# Task description:
Could you report every line of the listing below that holds the word "lost"?

# Data extracts:
◇ ◇ ◇ ◇ ◇
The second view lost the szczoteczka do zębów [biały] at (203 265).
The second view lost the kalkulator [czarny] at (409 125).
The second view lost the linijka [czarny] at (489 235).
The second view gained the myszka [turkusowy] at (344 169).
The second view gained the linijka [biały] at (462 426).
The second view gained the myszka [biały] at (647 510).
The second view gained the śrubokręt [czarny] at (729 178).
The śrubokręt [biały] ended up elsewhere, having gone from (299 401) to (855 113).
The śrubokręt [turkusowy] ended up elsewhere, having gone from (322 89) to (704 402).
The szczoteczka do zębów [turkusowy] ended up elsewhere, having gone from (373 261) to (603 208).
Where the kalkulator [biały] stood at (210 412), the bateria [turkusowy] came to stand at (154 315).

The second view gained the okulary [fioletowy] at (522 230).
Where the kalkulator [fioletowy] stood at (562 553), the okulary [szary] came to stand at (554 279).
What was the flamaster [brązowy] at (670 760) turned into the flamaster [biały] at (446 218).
◇ ◇ ◇ ◇ ◇
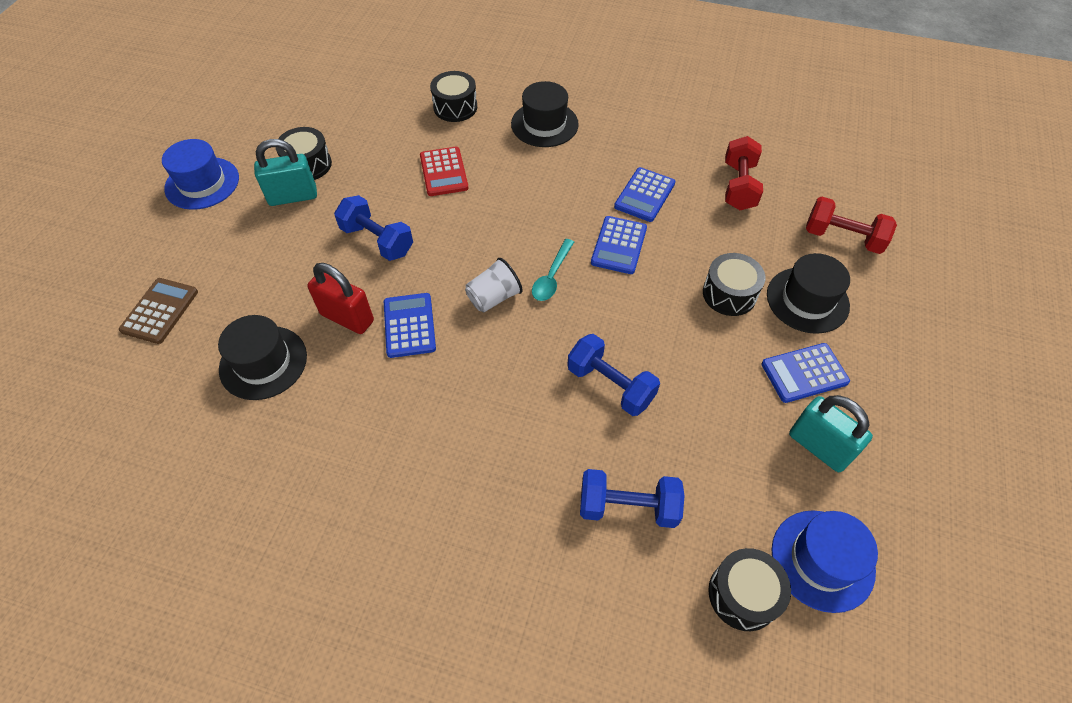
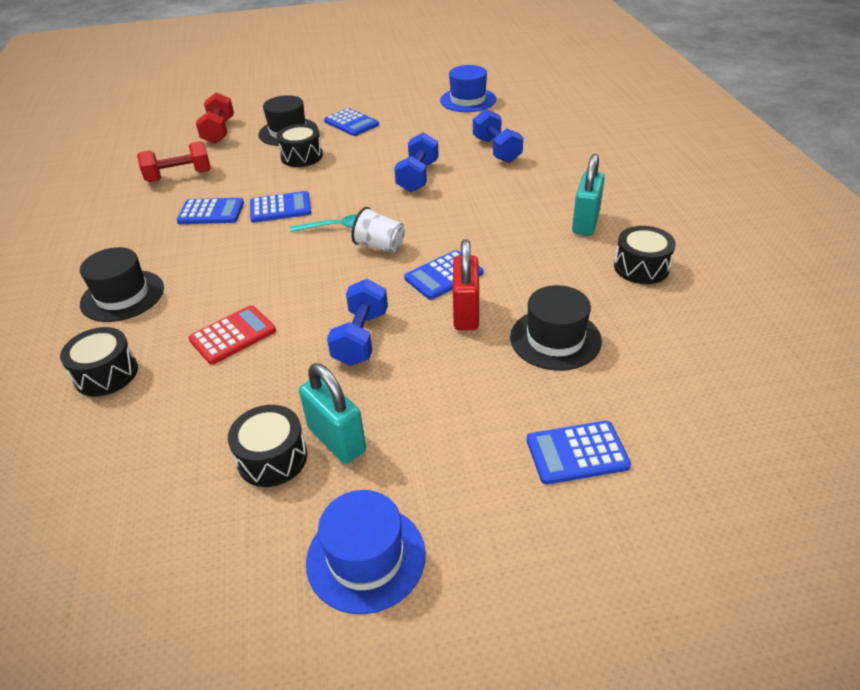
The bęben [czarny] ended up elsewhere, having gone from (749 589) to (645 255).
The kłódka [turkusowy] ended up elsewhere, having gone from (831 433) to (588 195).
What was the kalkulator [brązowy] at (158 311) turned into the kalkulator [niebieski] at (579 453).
◇ ◇ ◇ ◇ ◇
# Answer:
The second view lost the szczoteczka do zębów [biały] at (203 265).
The second view lost the kalkulator [czarny] at (409 125).
The second view lost the linijka [czarny] at (489 235).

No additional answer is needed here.